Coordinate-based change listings

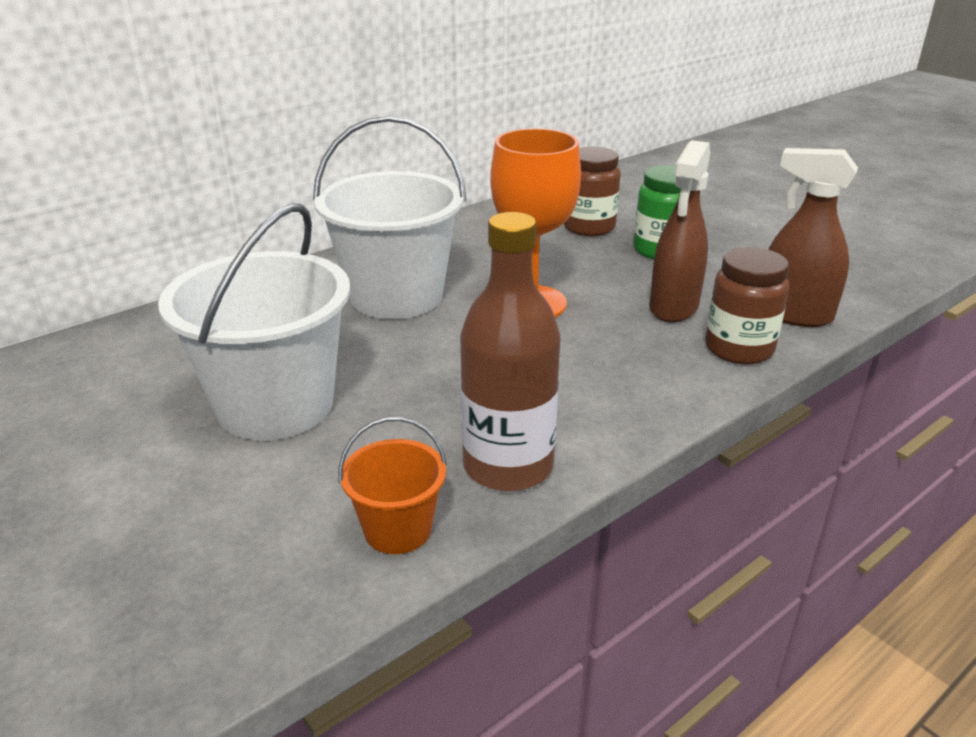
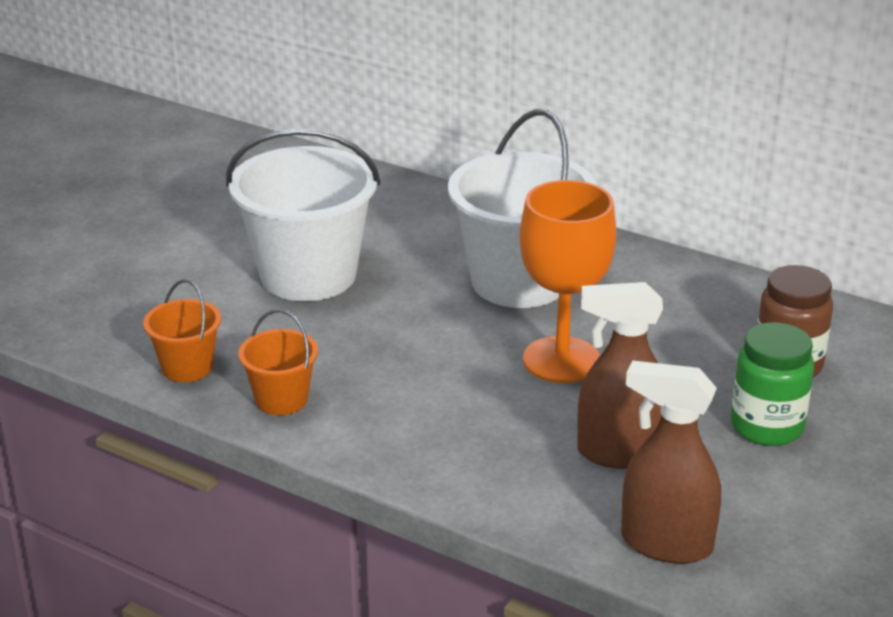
camera: 70 degrees right, 0 degrees up
(508, 466) = (281, 399): brown bottle -> orange bucket
(739, 349) = (554, 507): brown jar -> none
(793, 315) = (665, 544): brown spray bottle -> brown spray bottle turned 75 degrees counterclockwise

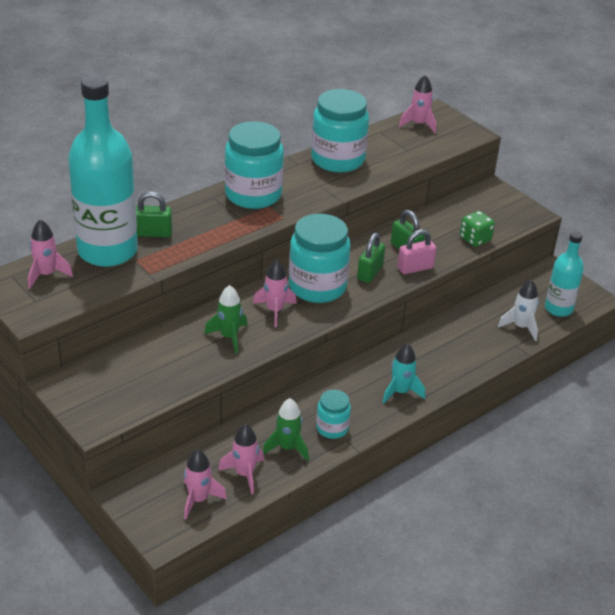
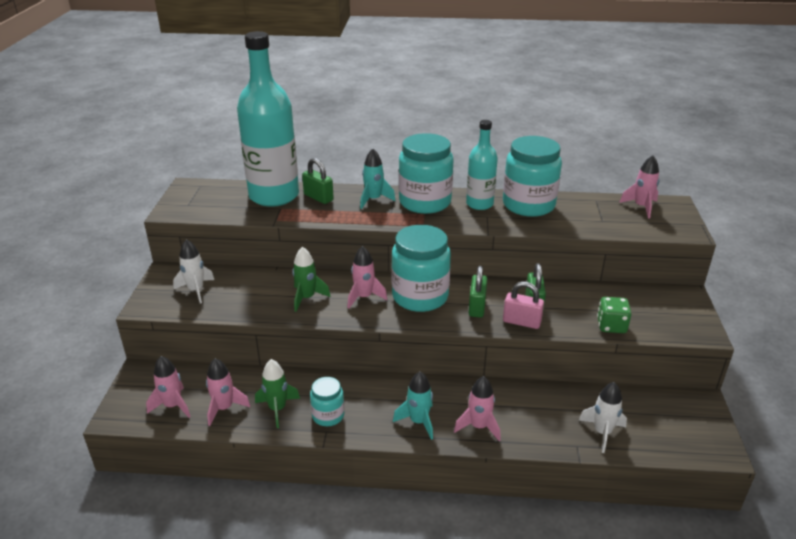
camera: 45 degrees right, 5 degrees down
(47, 275) = (218, 193): pink rocket -> pink rocket (479, 426)
(119, 384) = (196, 290): none -> white rocket
(206, 212) = (373, 199): none -> turquoise rocket
(370, 273) = (477, 307): green padlock -> green padlock turned 60 degrees counterclockwise
(558, 308) = (665, 438): turquoise bottle -> turquoise bottle (479, 204)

> _Directions for this task_: Look over the entries for "counterclockwise", then copy every line that includes that string.

> _Result_:
(793, 315) = (665, 544): brown spray bottle -> brown spray bottle turned 75 degrees counterclockwise
(370, 273) = (477, 307): green padlock -> green padlock turned 60 degrees counterclockwise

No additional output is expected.